[[ SUPPLIED DATA, beginning ]]
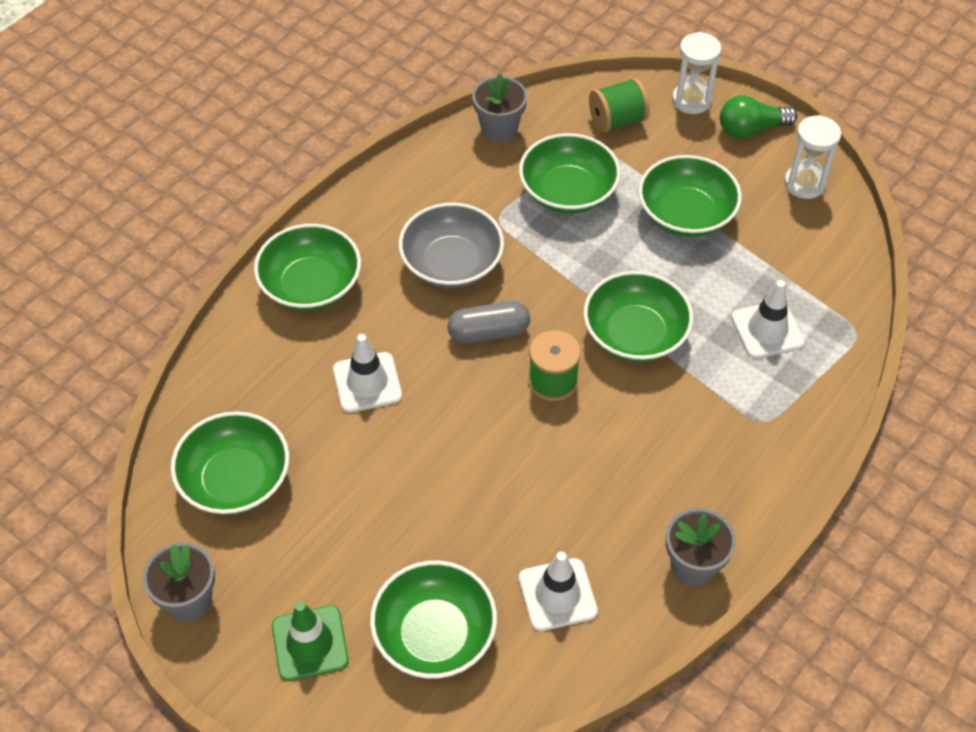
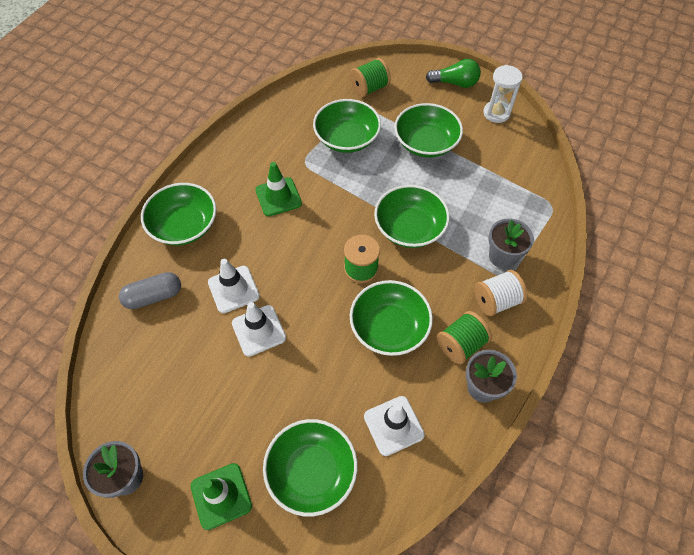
camera: 10 degrees left, 5 degrees up
(235, 479) = (149, 376): green bowl -> green bowl (389, 327)
(452, 263) = (278, 197): grey bowl -> green traffic cone
(489, 332) = (311, 241): grey capsule -> grey capsule (154, 296)
(499, 129) = (294, 103): grey flower pot -> grey flower pot (502, 256)
(674, 505) = (461, 344): none -> green spool
(691, 100) = (414, 69): white hourglass -> none
(740, 454) = (496, 301): none -> white spool
(751, 129) = (455, 83): green light bulb -> green light bulb turned 150 degrees counterclockwise
(767, 330) = (495, 212): white traffic cone -> white traffic cone (259, 330)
[[ SUPPLIED DATA, end ]]
__WHAT THIS TASK INVOLVES__
Wherever the word "none" turns up in a line of the entries above, copy that line.

__THE ANSWER__
(674, 505) = (461, 344): none -> green spool
(691, 100) = (414, 69): white hourglass -> none
(740, 454) = (496, 301): none -> white spool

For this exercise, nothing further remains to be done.